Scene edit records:

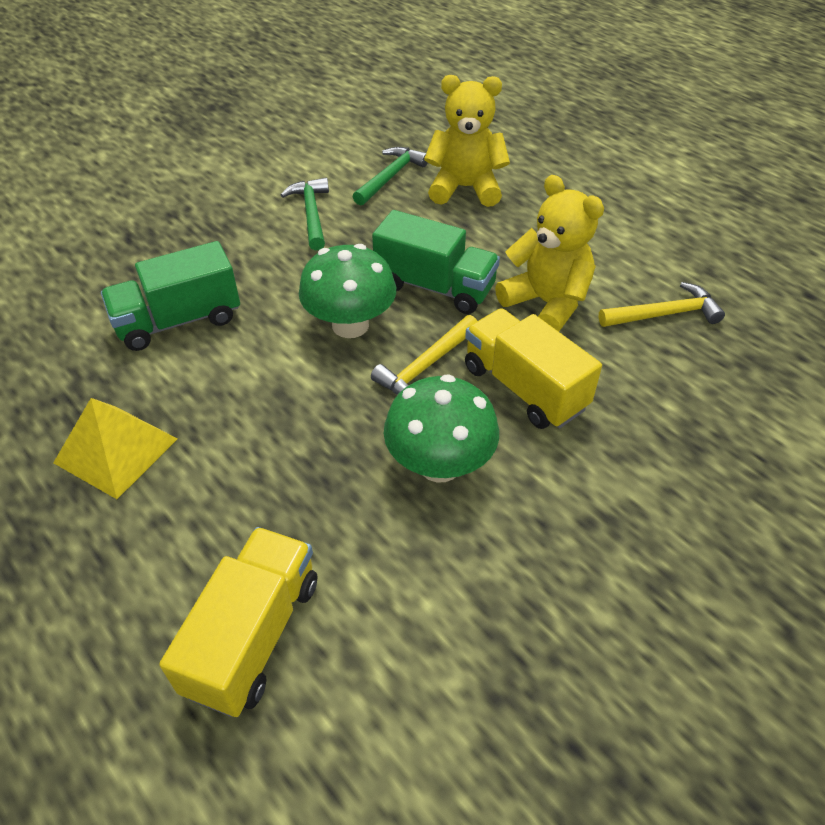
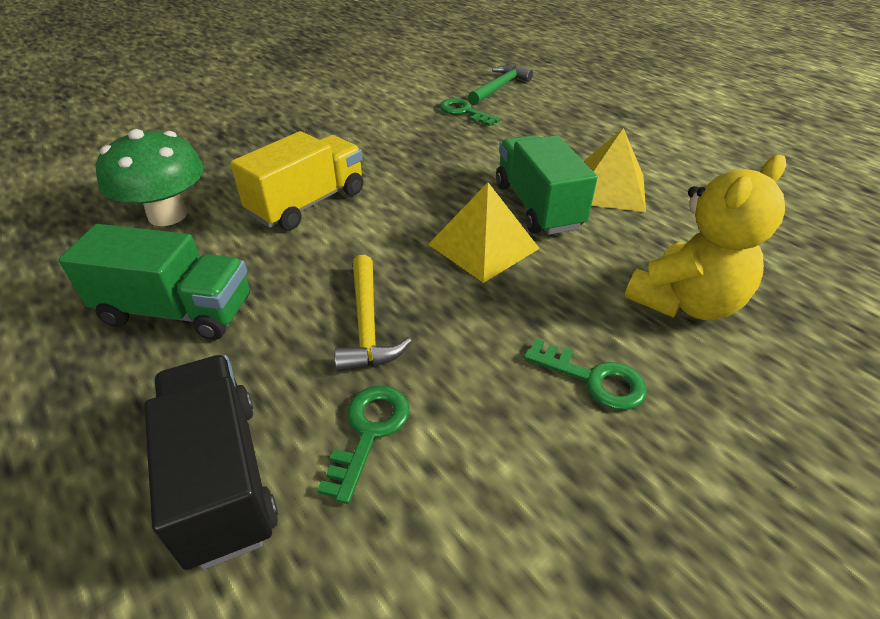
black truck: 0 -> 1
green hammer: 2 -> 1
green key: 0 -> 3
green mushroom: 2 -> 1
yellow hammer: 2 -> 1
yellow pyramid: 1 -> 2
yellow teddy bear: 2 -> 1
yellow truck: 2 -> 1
---
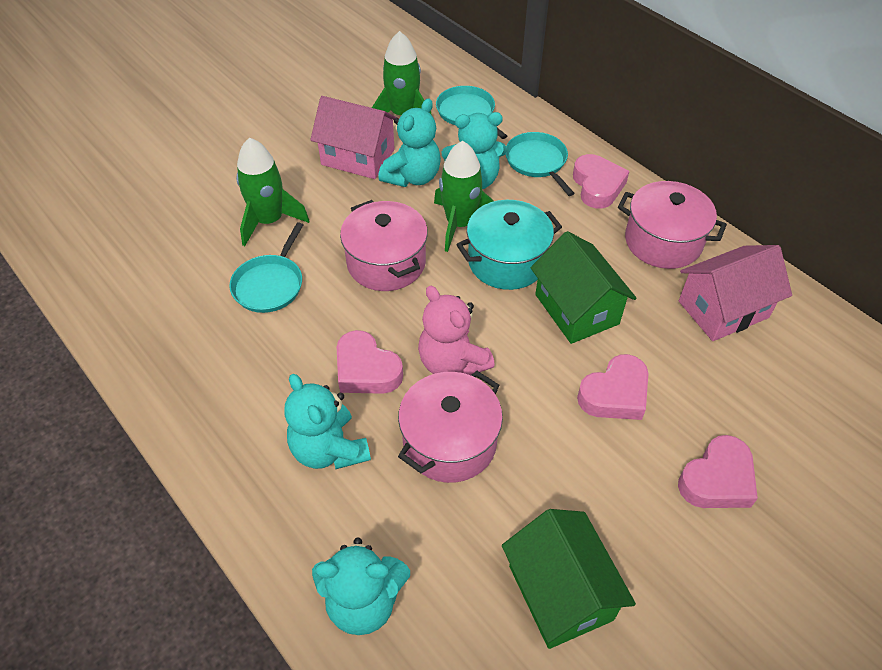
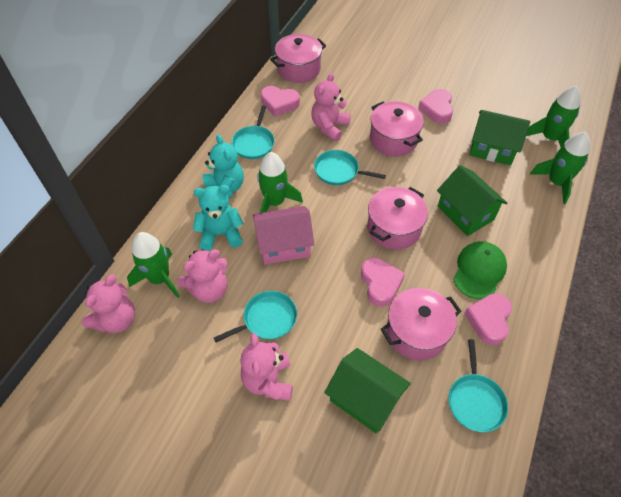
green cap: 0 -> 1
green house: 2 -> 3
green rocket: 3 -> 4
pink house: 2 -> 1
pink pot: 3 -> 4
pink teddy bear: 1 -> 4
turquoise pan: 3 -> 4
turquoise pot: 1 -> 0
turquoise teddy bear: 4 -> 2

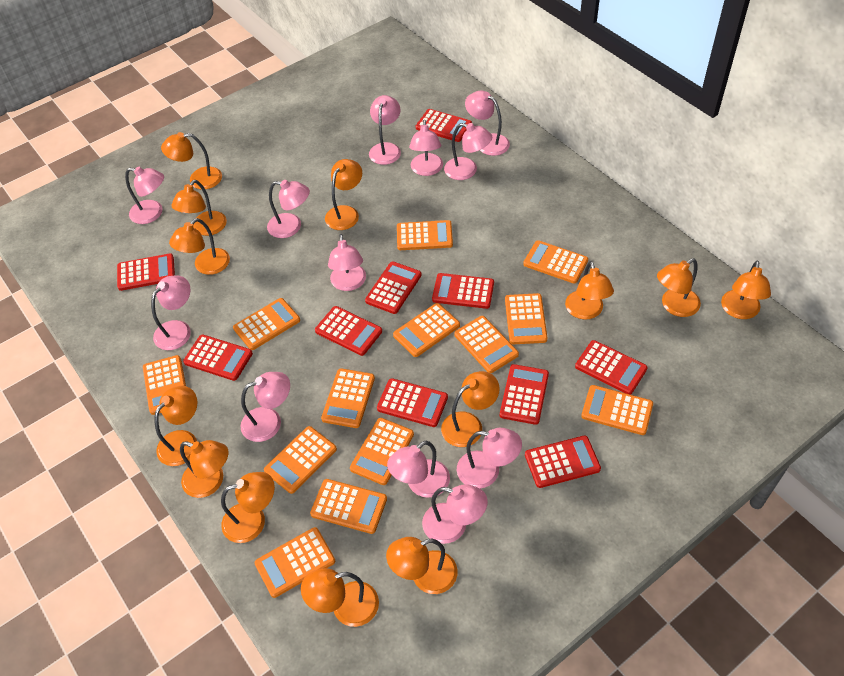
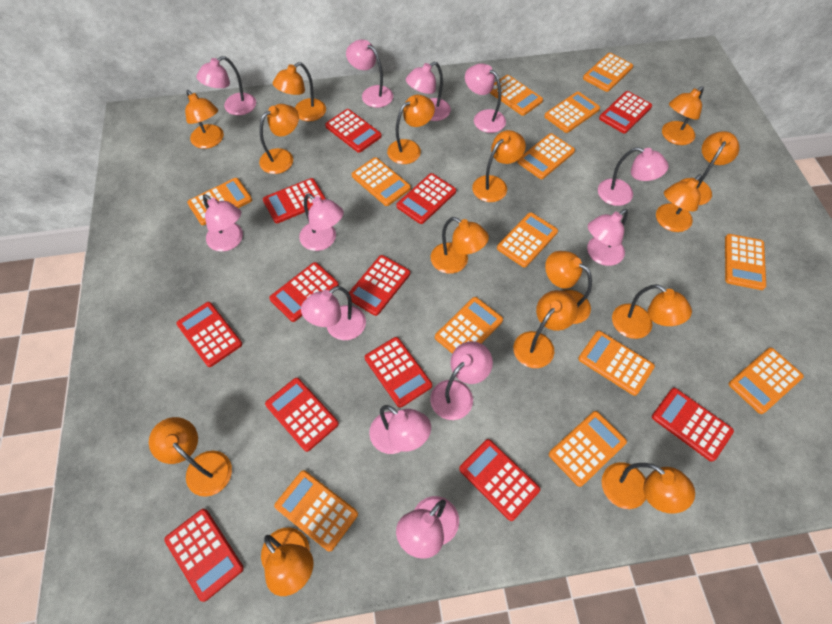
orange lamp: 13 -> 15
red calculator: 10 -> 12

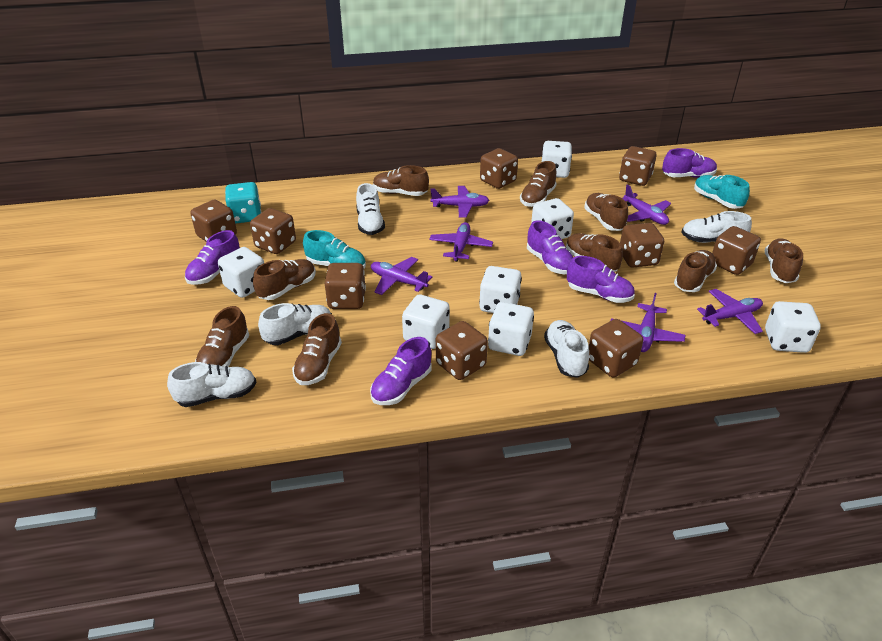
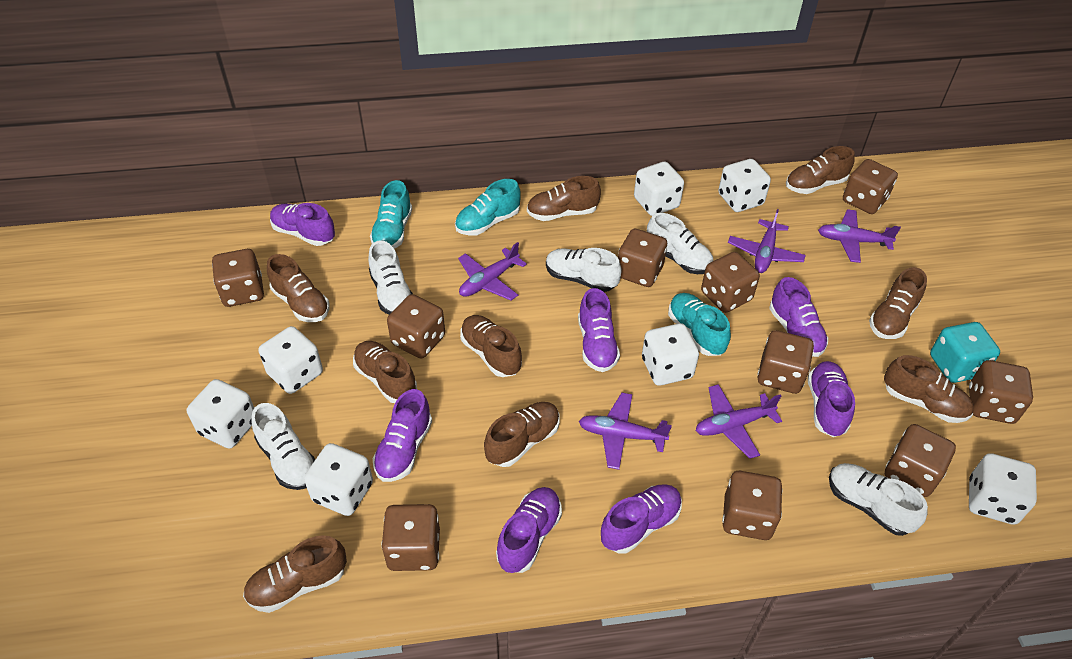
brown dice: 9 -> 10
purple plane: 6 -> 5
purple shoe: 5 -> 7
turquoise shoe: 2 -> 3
==
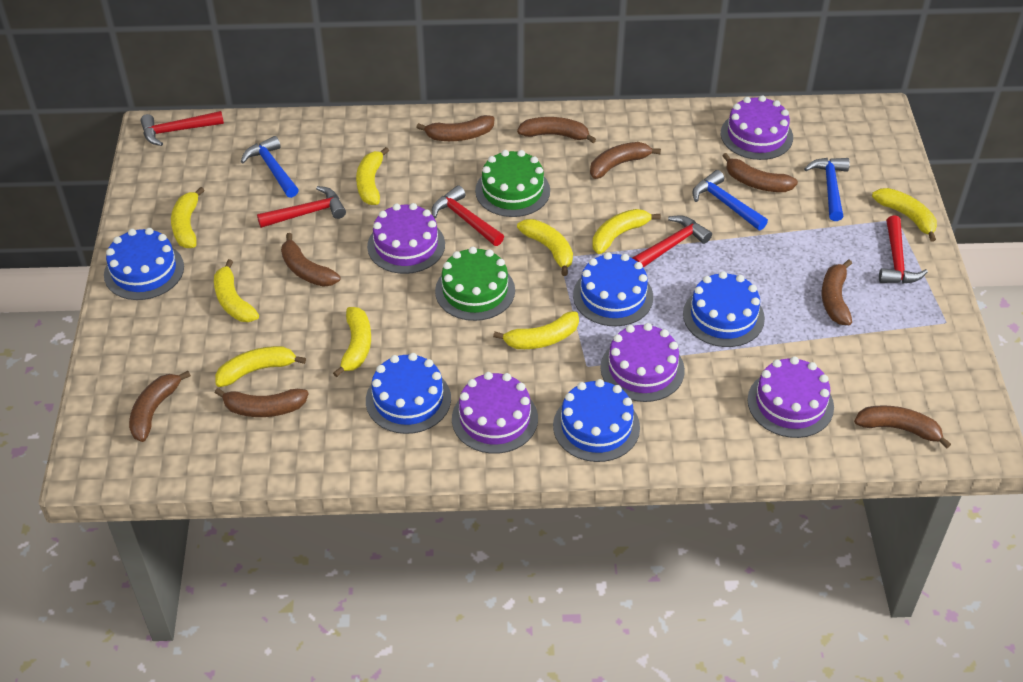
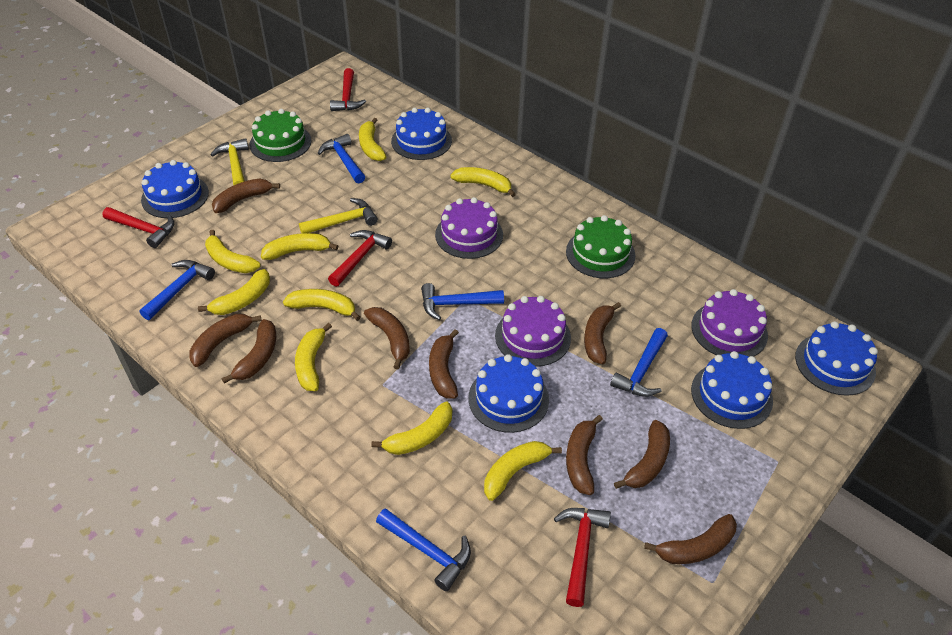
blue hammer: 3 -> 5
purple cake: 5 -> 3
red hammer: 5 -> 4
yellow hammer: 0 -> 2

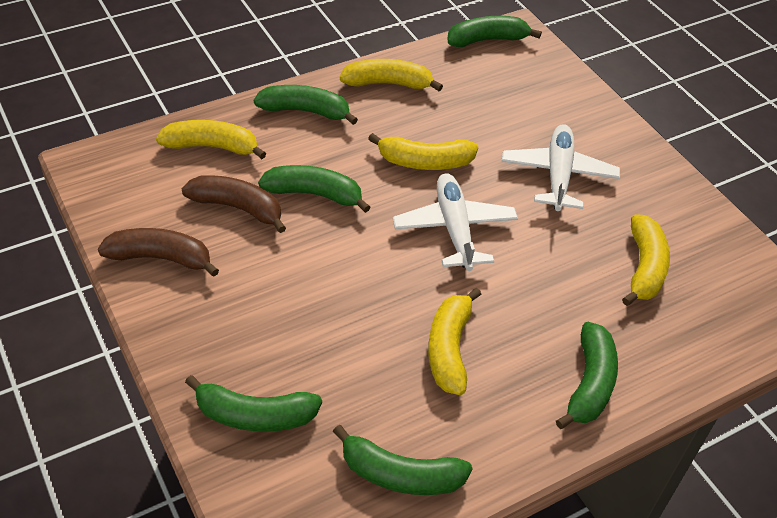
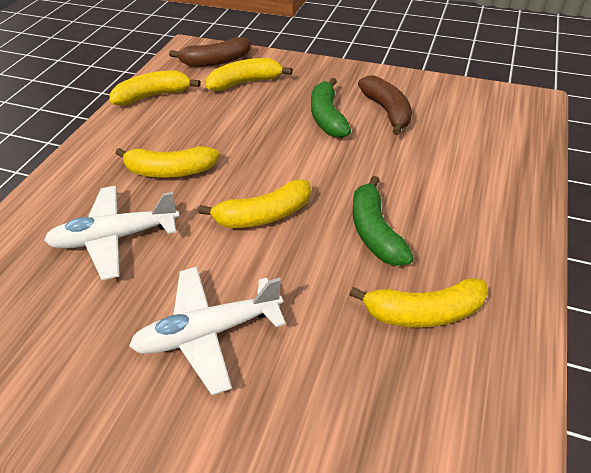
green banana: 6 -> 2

■ WHAT YOU HAVE TO DO
The word "bear" appears in some lines of the data. Copy every one of those lines.

■ OUTPUT OF THE TASK
yellow teddy bear: 2 -> 1
pink teddy bear: 1 -> 4
turquoise teddy bear: 4 -> 2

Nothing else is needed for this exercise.